**Spatial reasoning data**
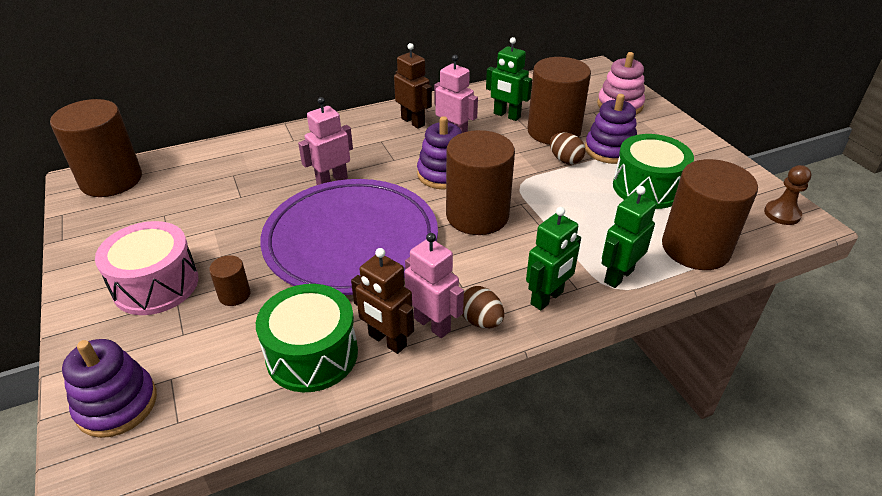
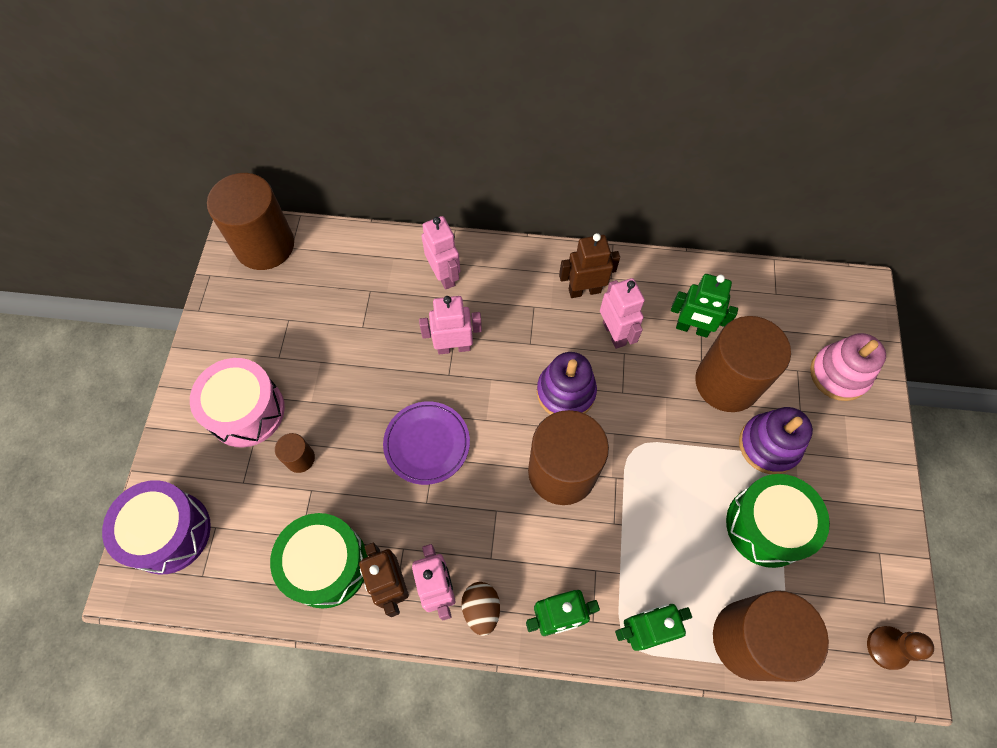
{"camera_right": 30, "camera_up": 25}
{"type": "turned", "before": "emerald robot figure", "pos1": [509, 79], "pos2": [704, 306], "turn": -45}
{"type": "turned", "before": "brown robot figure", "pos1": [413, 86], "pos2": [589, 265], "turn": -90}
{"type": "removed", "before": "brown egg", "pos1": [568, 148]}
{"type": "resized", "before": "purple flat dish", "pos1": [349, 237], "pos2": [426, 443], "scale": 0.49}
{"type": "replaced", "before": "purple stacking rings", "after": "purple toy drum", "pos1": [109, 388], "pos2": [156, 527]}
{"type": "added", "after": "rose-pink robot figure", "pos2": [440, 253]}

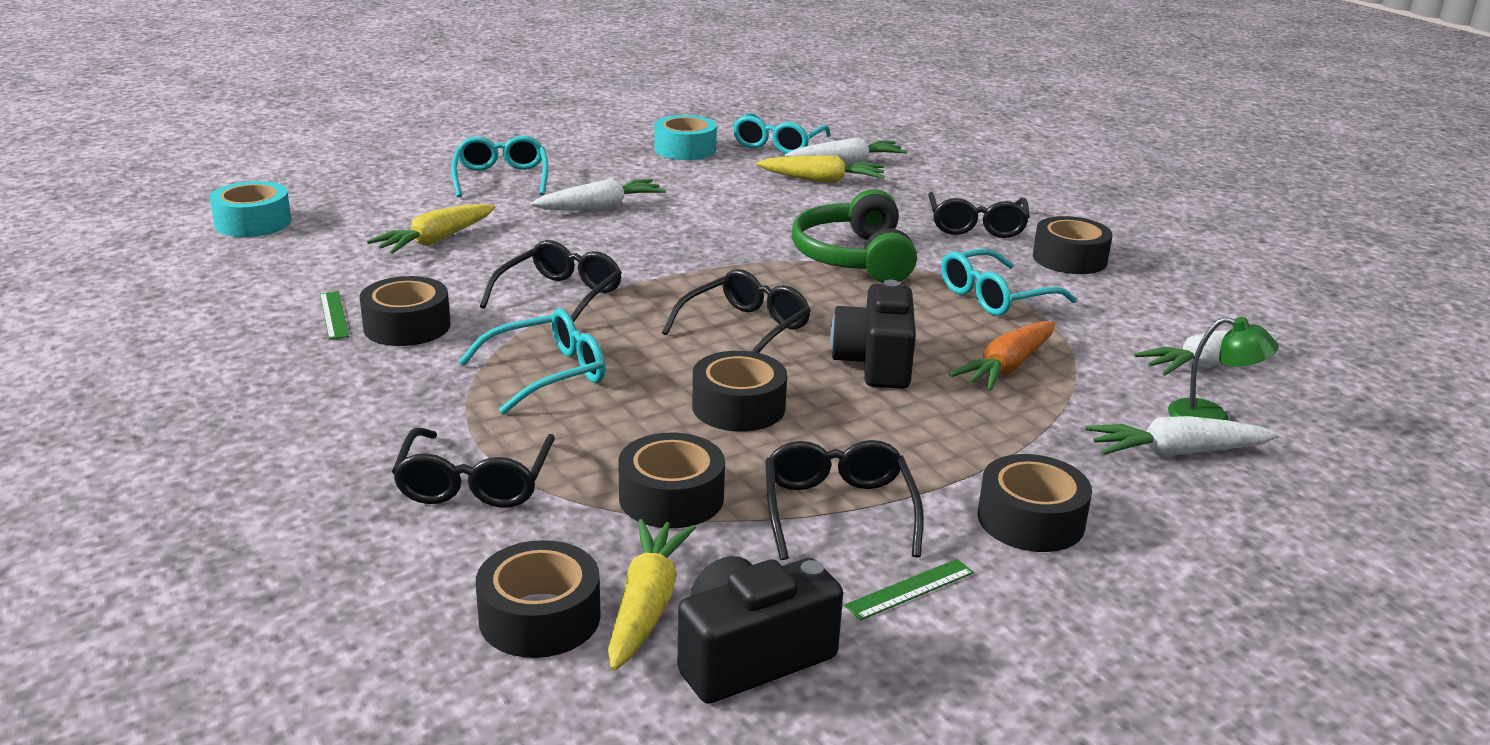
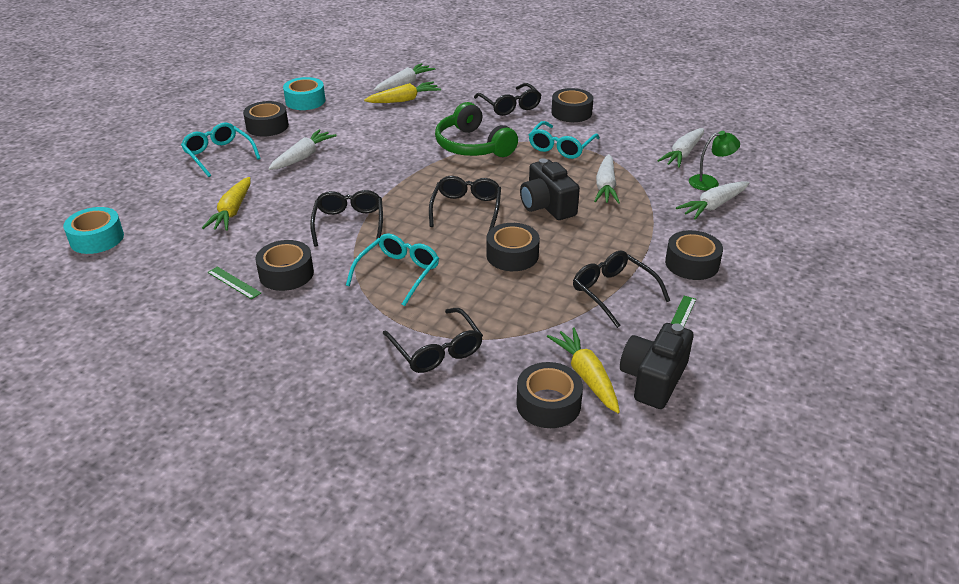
{"camera_right": -30, "camera_up": 10}
{"type": "removed", "before": "aqua eyeglasses", "pos1": [781, 133]}
{"type": "recoloured", "before": "orange-coloured root vegetable", "after": "pure white root vegetable", "pos1": [1002, 356], "pos2": [607, 179]}
{"type": "moved", "before": "black roll of tape", "pos1": [671, 480], "pos2": [266, 119]}

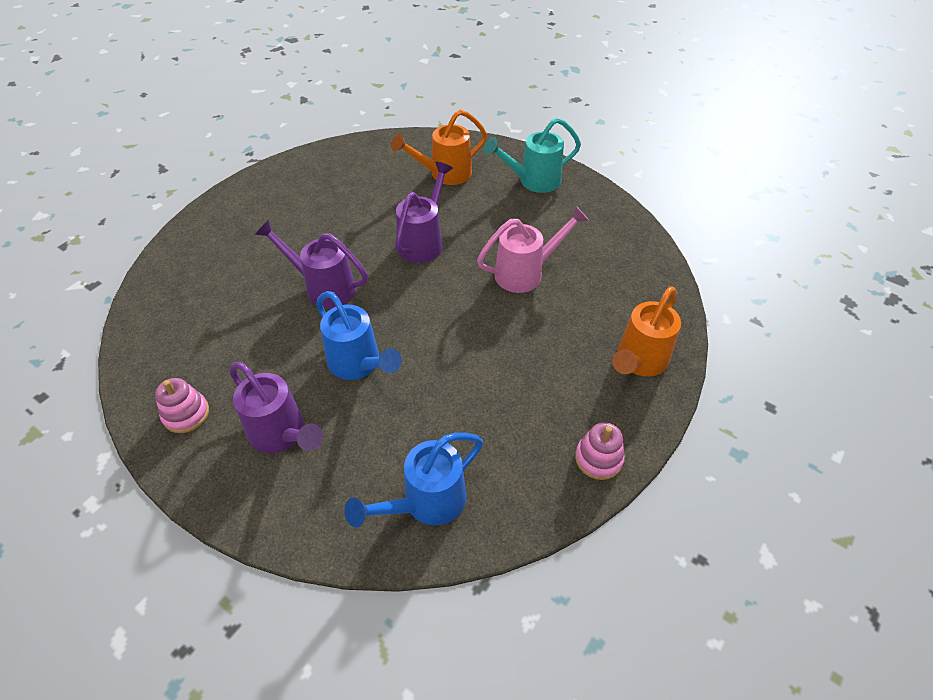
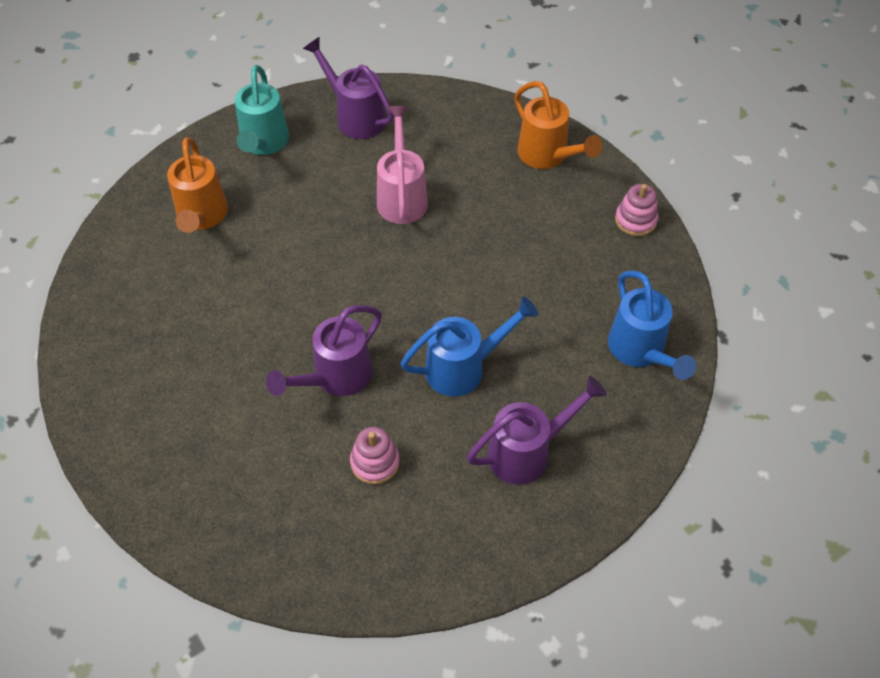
{"camera_right": -70, "camera_up": 5}
{"type": "moved", "before": "purple watering pot", "pos1": [424, 212], "pos2": [348, 88]}
{"type": "moved", "before": "rose-pink stacking rings", "pos1": [182, 405], "pos2": [375, 455]}

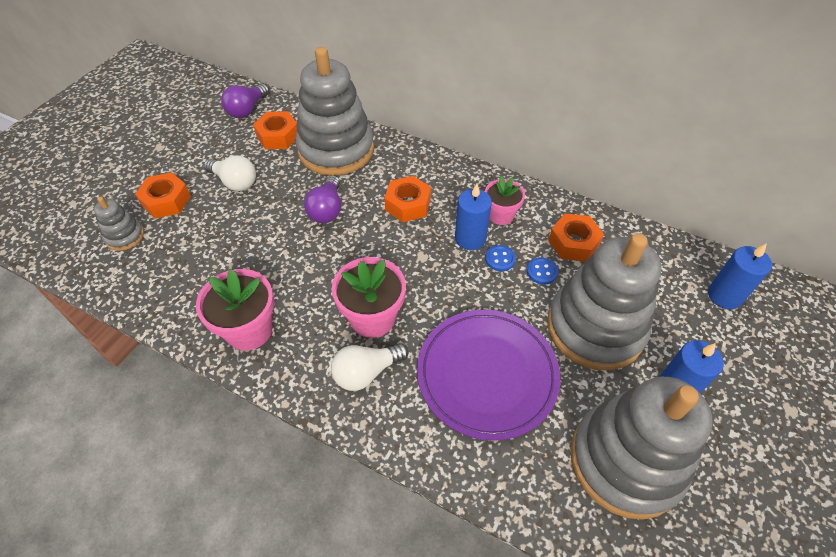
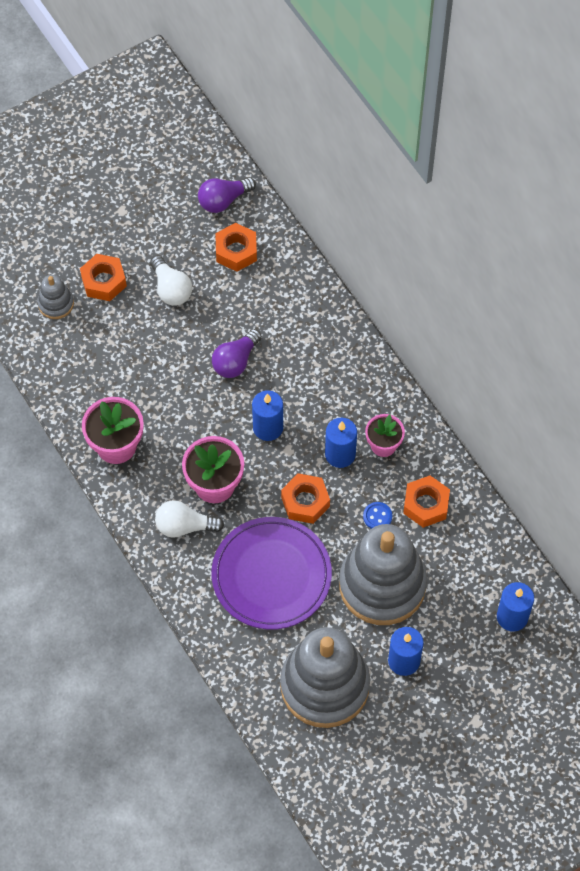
{"camera_right": 30, "camera_up": 10}
{"type": "removed", "before": "grey stacking rings", "pos1": [334, 111]}
{"type": "moved", "before": "orange-coloured hex nut", "pos1": [407, 199], "pos2": [305, 498]}
{"type": "removed", "before": "cobalt button", "pos1": [500, 258]}
{"type": "added", "after": "cobalt pillar candle", "pos2": [267, 415]}

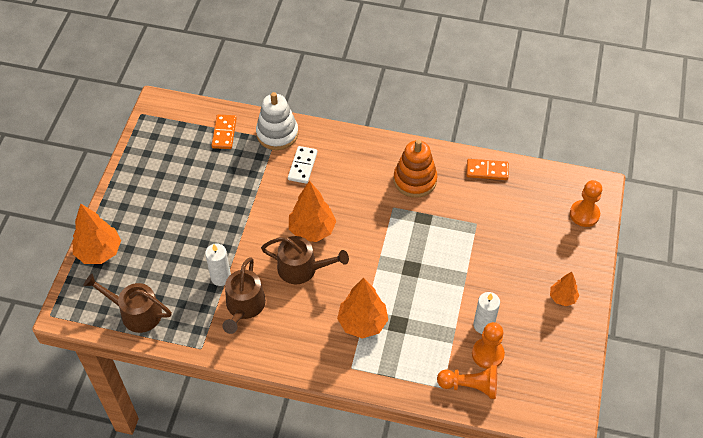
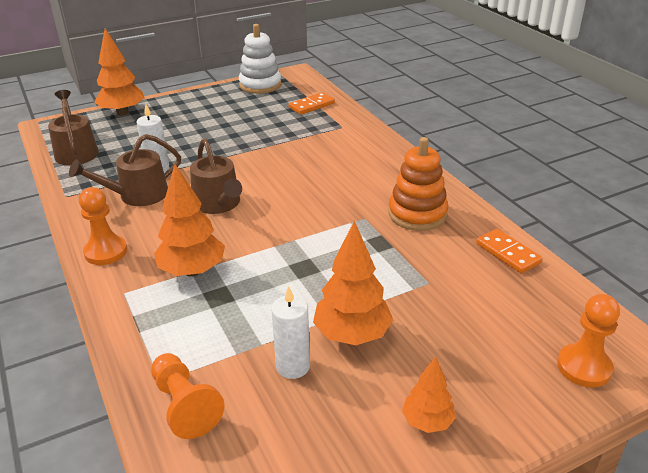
{"camera_right": 50, "camera_up": -20}
{"type": "moved", "before": "pure white stacking rings", "pos1": [277, 121], "pos2": [260, 59]}
{"type": "removed", "before": "pure white domino", "pos1": [302, 165]}
{"type": "moved", "before": "orange-coloured toy tree", "pos1": [312, 211], "pos2": [353, 283]}
{"type": "moved", "before": "orange-coloured chess pawn", "pos1": [488, 345], "pos2": [103, 226]}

**Exercise instructions**
If the word "turn" appears in a line above, copy that line.

**Finished task**
{"type": "turned", "before": "emerald robot figure", "pos1": [509, 79], "pos2": [704, 306], "turn": -45}
{"type": "turned", "before": "brown robot figure", "pos1": [413, 86], "pos2": [589, 265], "turn": -90}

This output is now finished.